Instructions for the task: Once you reach the line that holds "purple triangle: (318, 135)" in the listing below, output it and every line after it through the line that holds "orange diamond: (32, 32) -> (28, 46), moved", word for word.

Top of Data supplied

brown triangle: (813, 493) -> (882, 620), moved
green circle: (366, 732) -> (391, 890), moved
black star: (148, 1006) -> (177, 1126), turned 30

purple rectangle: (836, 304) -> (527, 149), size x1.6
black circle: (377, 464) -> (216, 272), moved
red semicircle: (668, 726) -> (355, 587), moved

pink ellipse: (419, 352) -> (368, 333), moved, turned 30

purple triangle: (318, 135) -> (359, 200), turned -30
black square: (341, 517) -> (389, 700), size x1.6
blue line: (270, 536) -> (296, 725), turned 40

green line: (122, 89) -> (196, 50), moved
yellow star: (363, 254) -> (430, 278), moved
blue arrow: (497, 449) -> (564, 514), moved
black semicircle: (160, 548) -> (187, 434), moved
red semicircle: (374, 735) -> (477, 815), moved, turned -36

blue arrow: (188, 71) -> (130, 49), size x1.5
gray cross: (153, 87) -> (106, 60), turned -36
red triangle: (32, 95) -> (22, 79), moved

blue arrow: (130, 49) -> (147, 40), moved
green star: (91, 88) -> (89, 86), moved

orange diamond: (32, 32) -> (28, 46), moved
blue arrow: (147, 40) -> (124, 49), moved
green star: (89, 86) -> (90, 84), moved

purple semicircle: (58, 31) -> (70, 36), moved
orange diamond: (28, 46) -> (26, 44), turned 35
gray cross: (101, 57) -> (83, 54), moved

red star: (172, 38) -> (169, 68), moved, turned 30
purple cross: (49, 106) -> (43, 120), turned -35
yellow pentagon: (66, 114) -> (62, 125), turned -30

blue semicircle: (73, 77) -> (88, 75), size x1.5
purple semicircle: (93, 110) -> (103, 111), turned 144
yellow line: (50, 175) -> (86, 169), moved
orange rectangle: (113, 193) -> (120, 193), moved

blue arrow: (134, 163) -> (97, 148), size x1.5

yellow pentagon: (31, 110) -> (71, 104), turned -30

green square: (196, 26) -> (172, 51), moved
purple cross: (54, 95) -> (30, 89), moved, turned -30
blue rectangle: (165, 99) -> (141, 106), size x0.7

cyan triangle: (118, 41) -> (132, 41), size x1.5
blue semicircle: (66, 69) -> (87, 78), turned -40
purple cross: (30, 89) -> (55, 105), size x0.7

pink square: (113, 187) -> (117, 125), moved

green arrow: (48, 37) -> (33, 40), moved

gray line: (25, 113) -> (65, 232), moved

Bottom of Data supplied

Output for this exercise:
purple triangle: (318, 135) -> (359, 200), turned -30
black square: (341, 517) -> (389, 700), size x1.6
blue line: (270, 536) -> (296, 725), turned 40

green line: (122, 89) -> (196, 50), moved
yellow star: (363, 254) -> (430, 278), moved
blue arrow: (497, 449) -> (564, 514), moved
black semicircle: (160, 548) -> (187, 434), moved
red semicircle: (374, 735) -> (477, 815), moved, turned -36

blue arrow: (188, 71) -> (130, 49), size x1.5
gray cross: (153, 87) -> (106, 60), turned -36
red triangle: (32, 95) -> (22, 79), moved

blue arrow: (130, 49) -> (147, 40), moved
green star: (91, 88) -> (89, 86), moved

orange diamond: (32, 32) -> (28, 46), moved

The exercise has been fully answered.